(Exercise directions)
Copy exactly the stretch of data below from the line with "camera: 20 degrees right, 5 degrees up" through the line with "move: jar (turquoise)", including both of those lines.

(Exercise materials)
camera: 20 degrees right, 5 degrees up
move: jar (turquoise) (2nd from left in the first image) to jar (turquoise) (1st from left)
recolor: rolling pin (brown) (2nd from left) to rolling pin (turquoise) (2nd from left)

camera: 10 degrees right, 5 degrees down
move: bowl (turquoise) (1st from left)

---

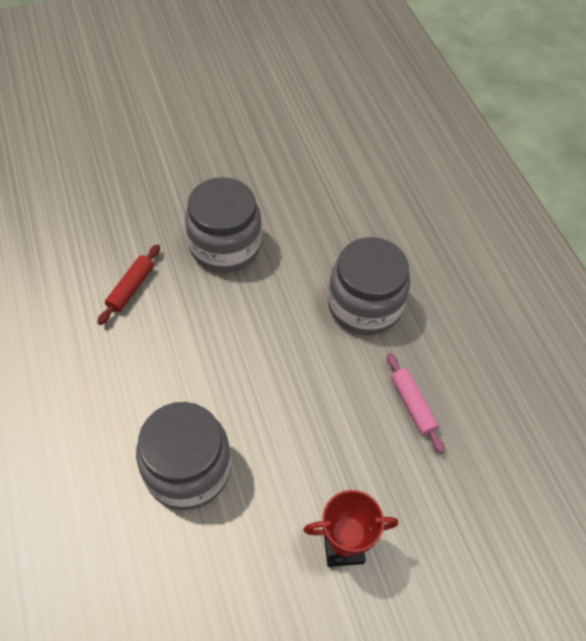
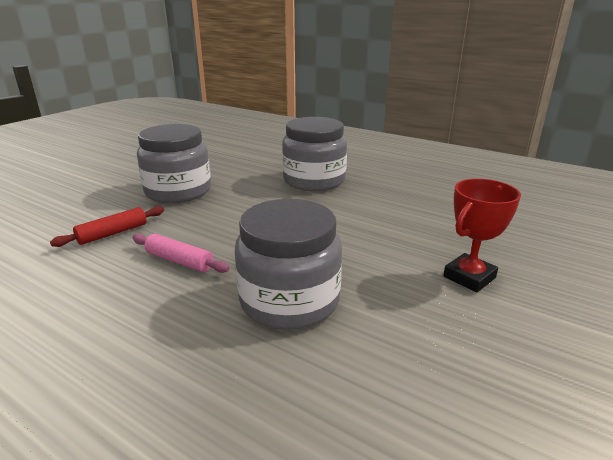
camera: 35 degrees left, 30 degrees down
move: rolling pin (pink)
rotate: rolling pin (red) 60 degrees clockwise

(Expected output)
camera: 20 degrees right, 5 degrees up
move: jar (turquoise) (2nd from left in the first image) to jar (turquoise) (1st from left)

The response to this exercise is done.